Edit difference data:
┏━━

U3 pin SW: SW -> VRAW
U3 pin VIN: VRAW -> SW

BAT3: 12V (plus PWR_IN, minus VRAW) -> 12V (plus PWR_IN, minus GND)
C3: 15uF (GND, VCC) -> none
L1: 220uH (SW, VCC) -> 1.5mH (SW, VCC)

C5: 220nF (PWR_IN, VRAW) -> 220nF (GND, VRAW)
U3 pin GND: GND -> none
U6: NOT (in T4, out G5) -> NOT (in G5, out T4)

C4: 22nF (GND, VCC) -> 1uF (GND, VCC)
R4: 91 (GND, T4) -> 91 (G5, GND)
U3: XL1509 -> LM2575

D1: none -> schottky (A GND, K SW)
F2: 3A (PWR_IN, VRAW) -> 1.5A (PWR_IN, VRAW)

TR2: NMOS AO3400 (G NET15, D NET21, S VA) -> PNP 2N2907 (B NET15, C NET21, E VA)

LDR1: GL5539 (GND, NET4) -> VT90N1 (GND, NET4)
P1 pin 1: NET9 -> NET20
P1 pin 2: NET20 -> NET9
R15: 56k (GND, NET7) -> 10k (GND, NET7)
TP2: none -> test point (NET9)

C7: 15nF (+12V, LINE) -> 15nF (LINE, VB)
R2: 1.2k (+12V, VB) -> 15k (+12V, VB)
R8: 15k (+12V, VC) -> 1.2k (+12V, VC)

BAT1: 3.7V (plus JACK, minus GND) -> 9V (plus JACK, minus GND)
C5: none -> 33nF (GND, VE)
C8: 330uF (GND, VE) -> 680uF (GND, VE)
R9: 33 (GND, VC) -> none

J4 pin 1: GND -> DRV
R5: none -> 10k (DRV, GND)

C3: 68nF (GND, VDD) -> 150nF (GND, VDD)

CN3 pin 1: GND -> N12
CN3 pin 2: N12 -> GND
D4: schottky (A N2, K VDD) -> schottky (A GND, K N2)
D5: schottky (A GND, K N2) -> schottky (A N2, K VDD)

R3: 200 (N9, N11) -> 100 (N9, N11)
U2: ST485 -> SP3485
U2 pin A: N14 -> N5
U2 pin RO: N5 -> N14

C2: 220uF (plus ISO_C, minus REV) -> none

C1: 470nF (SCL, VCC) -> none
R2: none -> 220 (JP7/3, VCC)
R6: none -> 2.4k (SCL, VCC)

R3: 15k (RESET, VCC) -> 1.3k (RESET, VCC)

┗━━

• Task goal: Give back, exactly as written, the stretch from the line with "U3 pin GND: GND -> none" through the line with "P1 pin 1: NET9 -> NET20", and no other lines from the records above.

• Expected answer:
U3 pin GND: GND -> none
U6: NOT (in T4, out G5) -> NOT (in G5, out T4)

C4: 22nF (GND, VCC) -> 1uF (GND, VCC)
R4: 91 (GND, T4) -> 91 (G5, GND)
U3: XL1509 -> LM2575

D1: none -> schottky (A GND, K SW)
F2: 3A (PWR_IN, VRAW) -> 1.5A (PWR_IN, VRAW)

TR2: NMOS AO3400 (G NET15, D NET21, S VA) -> PNP 2N2907 (B NET15, C NET21, E VA)

LDR1: GL5539 (GND, NET4) -> VT90N1 (GND, NET4)
P1 pin 1: NET9 -> NET20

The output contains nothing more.